>> BEGIN

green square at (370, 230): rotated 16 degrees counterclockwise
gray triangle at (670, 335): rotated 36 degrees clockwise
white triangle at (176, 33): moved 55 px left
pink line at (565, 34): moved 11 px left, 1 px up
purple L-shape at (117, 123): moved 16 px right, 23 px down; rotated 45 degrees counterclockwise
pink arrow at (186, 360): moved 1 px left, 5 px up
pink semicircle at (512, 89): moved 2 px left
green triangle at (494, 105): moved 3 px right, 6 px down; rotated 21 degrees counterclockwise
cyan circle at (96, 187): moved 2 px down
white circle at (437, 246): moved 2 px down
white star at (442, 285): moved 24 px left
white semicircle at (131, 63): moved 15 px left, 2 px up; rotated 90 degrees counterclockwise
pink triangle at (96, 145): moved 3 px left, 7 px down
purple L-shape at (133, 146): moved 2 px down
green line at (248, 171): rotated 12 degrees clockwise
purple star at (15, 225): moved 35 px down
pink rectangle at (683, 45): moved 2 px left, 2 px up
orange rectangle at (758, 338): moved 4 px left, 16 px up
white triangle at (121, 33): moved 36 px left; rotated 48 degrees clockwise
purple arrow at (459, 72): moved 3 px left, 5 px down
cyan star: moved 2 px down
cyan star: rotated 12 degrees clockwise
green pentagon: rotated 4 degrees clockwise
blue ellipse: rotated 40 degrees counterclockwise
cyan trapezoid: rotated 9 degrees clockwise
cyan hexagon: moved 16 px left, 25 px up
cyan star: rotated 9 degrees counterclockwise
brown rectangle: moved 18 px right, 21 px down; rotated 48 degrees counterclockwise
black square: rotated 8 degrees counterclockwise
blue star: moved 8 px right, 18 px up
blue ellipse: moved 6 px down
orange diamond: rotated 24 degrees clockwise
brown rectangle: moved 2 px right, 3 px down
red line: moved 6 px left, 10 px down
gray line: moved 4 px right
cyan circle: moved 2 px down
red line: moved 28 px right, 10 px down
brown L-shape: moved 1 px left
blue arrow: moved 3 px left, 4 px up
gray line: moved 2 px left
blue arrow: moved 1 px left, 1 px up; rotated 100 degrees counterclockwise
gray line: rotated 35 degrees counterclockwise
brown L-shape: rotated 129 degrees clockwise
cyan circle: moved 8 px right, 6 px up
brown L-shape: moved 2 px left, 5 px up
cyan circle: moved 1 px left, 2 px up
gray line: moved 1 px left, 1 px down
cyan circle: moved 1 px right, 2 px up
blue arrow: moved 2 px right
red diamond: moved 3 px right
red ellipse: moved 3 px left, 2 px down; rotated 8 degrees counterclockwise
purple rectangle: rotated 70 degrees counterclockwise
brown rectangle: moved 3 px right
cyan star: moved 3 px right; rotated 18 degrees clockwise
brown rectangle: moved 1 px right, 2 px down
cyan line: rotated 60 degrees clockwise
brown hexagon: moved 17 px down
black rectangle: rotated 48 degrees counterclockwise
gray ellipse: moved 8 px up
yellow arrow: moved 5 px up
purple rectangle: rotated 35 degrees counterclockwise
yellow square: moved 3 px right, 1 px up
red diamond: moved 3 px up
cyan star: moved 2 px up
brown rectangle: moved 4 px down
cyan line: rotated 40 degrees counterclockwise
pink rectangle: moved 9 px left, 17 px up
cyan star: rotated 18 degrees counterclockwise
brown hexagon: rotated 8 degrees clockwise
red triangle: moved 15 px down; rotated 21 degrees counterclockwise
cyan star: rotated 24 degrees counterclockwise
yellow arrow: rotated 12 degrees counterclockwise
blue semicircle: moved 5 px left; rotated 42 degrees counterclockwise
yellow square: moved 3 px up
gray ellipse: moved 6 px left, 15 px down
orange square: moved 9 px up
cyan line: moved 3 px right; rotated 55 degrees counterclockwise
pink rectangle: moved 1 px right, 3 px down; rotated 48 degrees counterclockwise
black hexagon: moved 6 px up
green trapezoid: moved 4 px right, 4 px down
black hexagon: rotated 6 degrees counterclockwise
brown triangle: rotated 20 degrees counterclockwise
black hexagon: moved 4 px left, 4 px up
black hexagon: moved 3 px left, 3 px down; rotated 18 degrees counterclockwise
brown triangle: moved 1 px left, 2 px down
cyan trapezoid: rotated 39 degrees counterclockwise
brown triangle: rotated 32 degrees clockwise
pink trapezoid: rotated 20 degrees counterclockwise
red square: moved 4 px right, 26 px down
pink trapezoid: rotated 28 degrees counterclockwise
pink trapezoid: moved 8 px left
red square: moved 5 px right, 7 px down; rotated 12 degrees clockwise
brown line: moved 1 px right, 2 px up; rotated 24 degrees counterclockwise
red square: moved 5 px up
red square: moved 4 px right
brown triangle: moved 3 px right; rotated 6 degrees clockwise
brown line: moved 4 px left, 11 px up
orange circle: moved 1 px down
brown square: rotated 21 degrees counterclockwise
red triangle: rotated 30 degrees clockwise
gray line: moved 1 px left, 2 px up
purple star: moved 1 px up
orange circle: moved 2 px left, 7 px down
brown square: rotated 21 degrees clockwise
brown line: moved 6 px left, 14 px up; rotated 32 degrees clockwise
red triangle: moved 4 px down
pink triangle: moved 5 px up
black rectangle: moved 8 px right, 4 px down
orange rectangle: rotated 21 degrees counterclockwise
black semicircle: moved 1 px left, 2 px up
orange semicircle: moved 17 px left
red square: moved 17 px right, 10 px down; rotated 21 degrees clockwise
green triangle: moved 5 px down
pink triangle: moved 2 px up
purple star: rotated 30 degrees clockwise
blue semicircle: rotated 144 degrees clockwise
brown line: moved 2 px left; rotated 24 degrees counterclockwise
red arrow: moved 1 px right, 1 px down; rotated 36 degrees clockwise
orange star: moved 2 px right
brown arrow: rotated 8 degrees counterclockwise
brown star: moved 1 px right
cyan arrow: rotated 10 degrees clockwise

>> END

* What the task asks *
Return each line of the listing above that contains the word "shape". Matching is case-sensitive.

* Written reply *
purple L-shape at (117, 123): moved 16 px right, 23 px down; rotated 45 degrees counterclockwise
purple L-shape at (133, 146): moved 2 px down
brown L-shape: moved 1 px left
brown L-shape: rotated 129 degrees clockwise
brown L-shape: moved 2 px left, 5 px up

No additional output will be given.